CHALLENGE:
How many lines of the items contain the string "Violino"? Matching is case-sensitive; reply with only the number.

++++

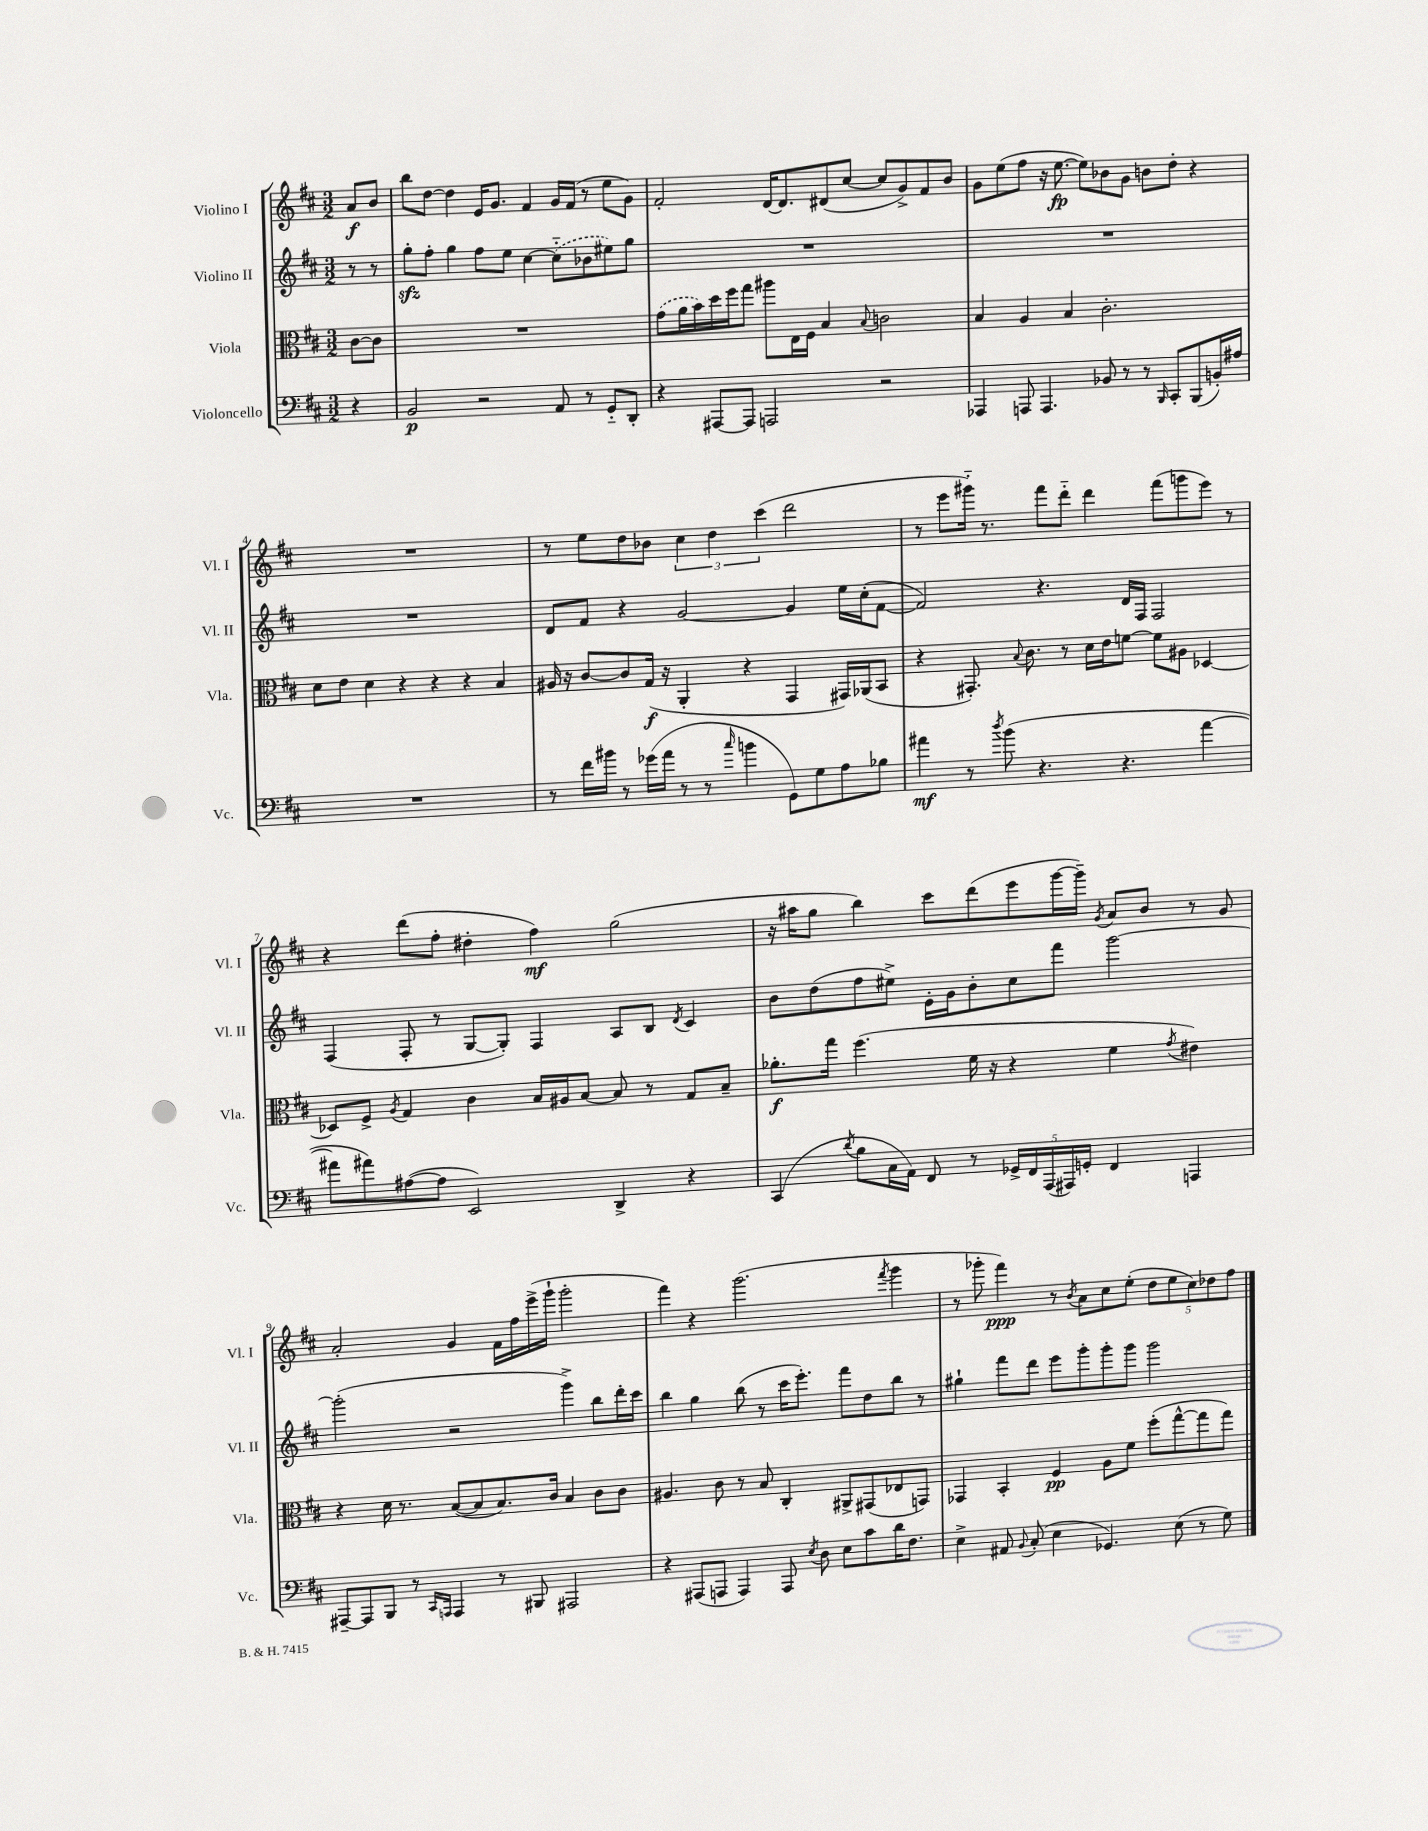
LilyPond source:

<<
\new StaffGroup <<
\new Staff = "s0" \with { instrumentName = "Violino I" shortInstrumentName = "Vl. I" } {
    \clef treble \key d \major \numericTimeSignature \time 3/2 \partial 4
    \autoBeamOff a'8[\f b'8] |
    b''8[ d''8]~ d''4 e'16[ g'8.] fis'4 g'16[ fis'16]( r8 e''8[ g'8]) |
    fis'2-. d'16[~ d'8. dis'8( cis''8]~ cis''8[ g'8->) fis'8 b'8] |
    g'8[ e''8( fis''8] r16 e''8.~\fp e''8[) bes'8 g'8] b'8[ d''8]-. r4 |
    R1. |
    r8 e''8[ d''8 bes'8] \tuplet 3/2 { cis''4 d''4 cis'''4( } d'''2 |
    r8 e'''8[ gis'''16]-_) r8. fis'''8[ d'''8]-_ d'''4 fis'''8[( g'''8 e'''8]) r8 |
    r4 d'''8[( fis''8]-. dis''4-. fis''4\mf) g''2( |
    r16 ais''16[ g''8] b''4) cis'''8[ d'''8( e'''8 g'''16~ g'''16]--) \acciaccatura { g'8 } a'8[ b'8] r8 g'8 |
    a'2-. g'4 fis'16[ fis''16 e'''16->( g'''16]-! g'''2-. |
    fis'''4) r4 g'''2.( \acciaccatura { fis'''8 } g'''4 |
    r8 ges'''8-. fis'''4\ppp) r8 \acciaccatura { b'8 } a'8[ cis''8 e''8]-.( \tuplet 5/4 { d''8[ e''8 cis''8) des''8 fis''8] } \bar "|." |
}
\new Staff = "s1" \with { instrumentName = "Violino II" shortInstrumentName = "Vl. II" } {
    \clef treble \key d \major \numericTimeSignature \time 3/2 \partial 4
    \autoBeamOff r8 r8 |
    g''8[-.\sfz fis''8]-. g''4 fis''8[ e''8] cis''4~ \once \slurDashed cis''8[-_( bes'8 eis''8) g''8] |
    R1. |
    R1. |
    R1. |
    d'8[ fis'8] r4 g'2~ g'4 e''16[ cis''16-.( fis'8]~ |
    fis'2) r4. d'16[ fis16] fis2 |
    fis4( fis8-. r8 g8[~ g8]-.) fis4 a8[ b8] \acciaccatura { d'8 } cis'4 |
    b'8[ d''8( fis''8 eis''8]->) e'16[-. g'16 b'8-. cis''8 fis'''8] g'''2~ |
    g'''2-.( r2 g'''4->) b''8[ d'''16-. cis'''16] |
    b''4 g''4 b''8( r8 cis'''16[ e'''8.]-.) fis'''8[ d''8 b''8] r8 |
    gis''4-! fis'''8[ d'''8] e'''8[ g'''8-. g'''8-. g'''8] g'''2 \bar "|." |
}
\new Staff = "s2" \with { instrumentName = "Viola" shortInstrumentName = "Vla." } {
    \clef alto \key d \major \numericTimeSignature \time 3/2 \partial 4
    \autoBeamOff cis'8[~ cis'8] |
    R1. |
    \once \slurDashed g'8[( a'16 b'16) d''16 fis''16 g''8] ais''8[ e16 fis16] b4 \appoggiatura { b8 } c'2 |
    b4 a4 b4 cis'2.-. |
    d'8[ e'8] d'4 r4 r4 r4 b4 |
    ais16 r16 cis'8[~ cis'8 g16]\f( r16 a,4-. r4 g,4 gis,16[) aes,16( b,8] |
    r4 gis,8.-.) \appoggiatura { b8 } cis'8. r8 d'16[ e'16 f'8]~ f'8[ ais8] des4~ |
    des8[ fis8]-> \acciaccatura { a8 } g4 cis'4 b16[ ais16 b8]~ b8 r8 g8[ b8]-- |
    aes'8.[-.\f g''16] fis''4.( fis'16 r16 r4 fis'4 \acciaccatura { g'8 } eis'4) |
    r4 d'16 r8. b8[~( b8 b8.) cis'16] b4 cis'8[ cis'8] |
    ais4. cis'8 r8 b8 cis4-. ais,8[-> gis,8( ees8 g,8]) |
    ges,4 b,4-. fis4\pp a8[ fis'8] fis''8[-.( g''8~-^ g''8 g''8]) \bar "|." |
}
\new Staff = "s3" \with { instrumentName = "Violoncello" shortInstrumentName = "Vc." } {
    \clef bass \key d \major \numericTimeSignature \time 3/2 \partial 4
    \autoBeamOff r4 |
    b,2\p r2 a,8 r8 g,8[-_ d,8]-. |
    r4 ais,,8[~ ais,,8] a,,2 r2 |
    aes,,4 a,,8 a,,4. bes,8 r8 r8 \grace { b,,16 } cis,8[-. b,,8( b,16-.) ais16] |
    R1. |
    r8 fis'16[ bis'16] r8 ges'16[( a'16] r8 r8 \grace { cis''16 } b'4 g,8[) g8 a8 bes8] |
    ais'4\mf r8 \acciaccatura { d''8 } b'8( r4. r4. ais'4~ |
    ais'8[ ais'8) ais8~( ais8] e,2) d,4-> r4 |
    cis,4( \acciaccatura { d'8 } b8[ cis16 a,16]) fis,8 r8 \tuplet 5/4 { ges,16[-> fis,16 a,,16( ais,,16) g,16]-. } fis,4 a,,4 |
    ais,,8[~-- ais,,8 b,,8] r8 \grace { cis,16[ a,,16] } a,,4 r8 bis,,8 ais,,2 |
    r4 ais,,8[( a,,8] a,,4) a,,8 \acciaccatura { e8 } d8 e8[ cis'8 d'16 fis8.] |
    e4-> ais,8 \appoggiatura { b,8 } cis8-.( e4 ges,4.) e8( r8 g8) \bar "|." |
}
>>
>>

++++

ANSWER BELOW:
2